TASK DIRECTIONS >> Copy out everything from the start of the records down to the line containing "First air date (468, 34)", word for word, with both ends included.

[Entries on locating words and elements]
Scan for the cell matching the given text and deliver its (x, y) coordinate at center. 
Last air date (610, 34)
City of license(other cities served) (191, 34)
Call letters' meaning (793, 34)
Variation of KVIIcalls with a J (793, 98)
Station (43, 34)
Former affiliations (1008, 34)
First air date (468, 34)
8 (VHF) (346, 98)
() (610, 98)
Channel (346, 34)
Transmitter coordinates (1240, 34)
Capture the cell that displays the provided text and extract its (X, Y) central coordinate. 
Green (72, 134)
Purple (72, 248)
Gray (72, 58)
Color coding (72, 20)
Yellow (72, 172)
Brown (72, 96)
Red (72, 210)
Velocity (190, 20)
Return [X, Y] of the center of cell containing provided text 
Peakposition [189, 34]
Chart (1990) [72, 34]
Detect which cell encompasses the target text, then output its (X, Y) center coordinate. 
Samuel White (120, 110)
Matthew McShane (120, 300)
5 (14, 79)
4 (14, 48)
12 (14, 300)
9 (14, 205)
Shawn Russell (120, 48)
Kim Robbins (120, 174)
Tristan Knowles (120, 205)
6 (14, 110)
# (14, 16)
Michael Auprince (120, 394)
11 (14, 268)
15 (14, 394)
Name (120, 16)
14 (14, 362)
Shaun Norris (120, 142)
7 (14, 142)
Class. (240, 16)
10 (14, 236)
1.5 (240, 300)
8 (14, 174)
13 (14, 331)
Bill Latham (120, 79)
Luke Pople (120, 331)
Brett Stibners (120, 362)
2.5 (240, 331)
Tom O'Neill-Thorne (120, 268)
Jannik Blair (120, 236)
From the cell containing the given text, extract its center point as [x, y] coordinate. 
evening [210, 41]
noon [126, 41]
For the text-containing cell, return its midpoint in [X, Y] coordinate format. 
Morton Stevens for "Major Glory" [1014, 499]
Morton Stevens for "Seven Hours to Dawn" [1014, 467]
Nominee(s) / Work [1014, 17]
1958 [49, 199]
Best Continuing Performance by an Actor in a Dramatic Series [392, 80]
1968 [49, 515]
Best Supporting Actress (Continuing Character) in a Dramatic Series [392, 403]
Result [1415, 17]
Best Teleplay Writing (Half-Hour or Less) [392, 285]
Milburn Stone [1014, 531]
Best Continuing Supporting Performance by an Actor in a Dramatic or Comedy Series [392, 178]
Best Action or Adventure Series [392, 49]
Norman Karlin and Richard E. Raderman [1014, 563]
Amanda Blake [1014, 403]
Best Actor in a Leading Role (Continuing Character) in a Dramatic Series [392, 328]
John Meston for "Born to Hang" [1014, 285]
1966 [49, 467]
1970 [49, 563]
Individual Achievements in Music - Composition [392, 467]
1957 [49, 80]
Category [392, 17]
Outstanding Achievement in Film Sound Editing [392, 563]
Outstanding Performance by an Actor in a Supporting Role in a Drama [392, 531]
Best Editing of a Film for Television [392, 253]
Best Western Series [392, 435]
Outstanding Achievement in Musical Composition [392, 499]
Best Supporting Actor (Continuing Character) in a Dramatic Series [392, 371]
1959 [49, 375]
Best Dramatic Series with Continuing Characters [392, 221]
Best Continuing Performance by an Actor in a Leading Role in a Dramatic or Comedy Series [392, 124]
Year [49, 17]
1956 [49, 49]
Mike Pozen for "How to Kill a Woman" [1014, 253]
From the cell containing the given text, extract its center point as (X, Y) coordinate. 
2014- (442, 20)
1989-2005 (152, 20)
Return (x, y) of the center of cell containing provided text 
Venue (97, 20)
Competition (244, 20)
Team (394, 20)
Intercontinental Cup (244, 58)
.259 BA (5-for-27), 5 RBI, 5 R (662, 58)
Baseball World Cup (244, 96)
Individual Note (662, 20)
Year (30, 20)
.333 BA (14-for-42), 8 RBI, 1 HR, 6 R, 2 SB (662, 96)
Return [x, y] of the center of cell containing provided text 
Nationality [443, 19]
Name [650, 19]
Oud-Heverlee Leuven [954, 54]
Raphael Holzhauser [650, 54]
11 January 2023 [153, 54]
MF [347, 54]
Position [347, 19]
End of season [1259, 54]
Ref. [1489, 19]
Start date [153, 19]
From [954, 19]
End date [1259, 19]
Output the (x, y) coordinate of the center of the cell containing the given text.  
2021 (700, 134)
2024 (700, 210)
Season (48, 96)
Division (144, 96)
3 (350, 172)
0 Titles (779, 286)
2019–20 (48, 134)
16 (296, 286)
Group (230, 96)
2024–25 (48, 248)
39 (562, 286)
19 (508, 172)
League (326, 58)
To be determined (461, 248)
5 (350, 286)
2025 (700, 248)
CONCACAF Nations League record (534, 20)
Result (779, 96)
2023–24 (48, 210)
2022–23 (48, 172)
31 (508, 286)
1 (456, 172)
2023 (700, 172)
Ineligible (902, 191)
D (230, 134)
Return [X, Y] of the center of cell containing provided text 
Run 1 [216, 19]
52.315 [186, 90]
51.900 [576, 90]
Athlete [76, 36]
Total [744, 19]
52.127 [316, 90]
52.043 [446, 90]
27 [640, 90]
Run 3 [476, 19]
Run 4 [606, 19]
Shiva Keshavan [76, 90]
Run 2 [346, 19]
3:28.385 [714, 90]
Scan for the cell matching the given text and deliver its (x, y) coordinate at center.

EXPECTED ANSWER >>
Scan for the cell matching the given text and deliver its (x, y) coordinate at center. 
Last air date (610, 34)
City of license(other cities served) (191, 34)
Call letters' meaning (793, 34)
Variation of KVIIcalls with a J (793, 98)
Station (43, 34)
Former affiliations (1008, 34)
First air date (468, 34)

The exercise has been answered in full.